(Collected data)
--------------------

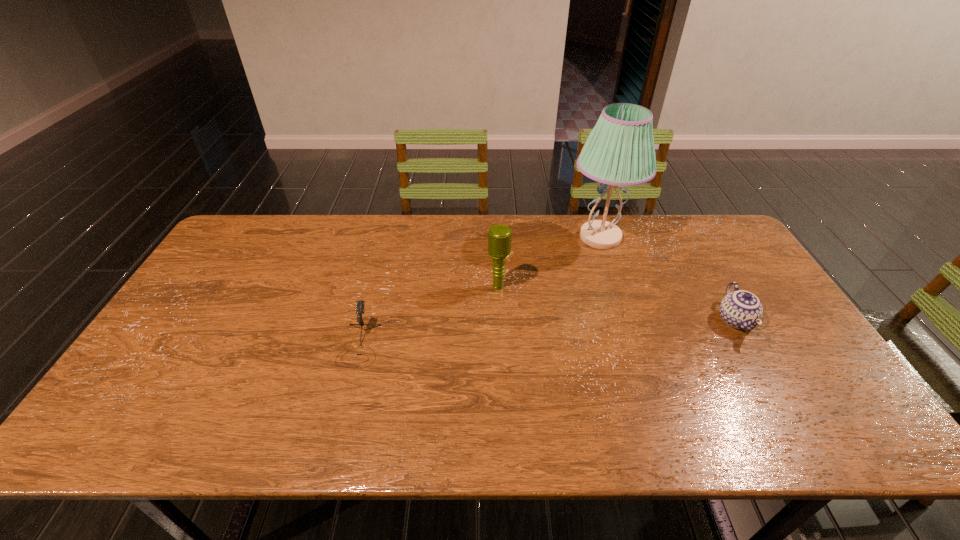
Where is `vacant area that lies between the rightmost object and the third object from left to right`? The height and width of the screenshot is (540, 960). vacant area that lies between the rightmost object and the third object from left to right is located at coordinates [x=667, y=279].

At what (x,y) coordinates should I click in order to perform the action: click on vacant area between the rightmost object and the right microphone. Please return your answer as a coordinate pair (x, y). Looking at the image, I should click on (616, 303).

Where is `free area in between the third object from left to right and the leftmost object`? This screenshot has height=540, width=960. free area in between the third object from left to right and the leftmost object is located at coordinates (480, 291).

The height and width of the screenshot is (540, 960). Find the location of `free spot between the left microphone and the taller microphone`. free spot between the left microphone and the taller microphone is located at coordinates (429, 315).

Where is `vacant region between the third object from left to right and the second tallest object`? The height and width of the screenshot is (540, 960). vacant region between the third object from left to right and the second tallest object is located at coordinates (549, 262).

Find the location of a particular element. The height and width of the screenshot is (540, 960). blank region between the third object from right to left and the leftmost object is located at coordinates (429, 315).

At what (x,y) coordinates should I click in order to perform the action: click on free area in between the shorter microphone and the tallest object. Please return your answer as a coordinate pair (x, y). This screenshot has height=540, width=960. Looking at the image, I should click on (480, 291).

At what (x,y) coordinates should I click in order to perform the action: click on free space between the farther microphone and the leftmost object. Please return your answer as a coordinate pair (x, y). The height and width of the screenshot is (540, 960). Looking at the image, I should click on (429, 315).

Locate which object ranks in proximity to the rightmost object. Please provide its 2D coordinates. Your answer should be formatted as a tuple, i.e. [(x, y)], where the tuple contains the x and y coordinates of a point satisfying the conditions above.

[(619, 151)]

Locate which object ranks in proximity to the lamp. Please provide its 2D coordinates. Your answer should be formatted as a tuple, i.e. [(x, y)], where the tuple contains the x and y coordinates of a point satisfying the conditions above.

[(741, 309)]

--------------------

Starting at the line containing "[(619, 151)]" and ending at the last line of the collected data, write those lines out again with "lamp" renamed to "desk lamp" and nothing else changed.

[(619, 151)]

Locate which object ranks in proximity to the desk lamp. Please provide its 2D coordinates. Your answer should be formatted as a tuple, i.e. [(x, y)], where the tuple contains the x and y coordinates of a point satisfying the conditions above.

[(741, 309)]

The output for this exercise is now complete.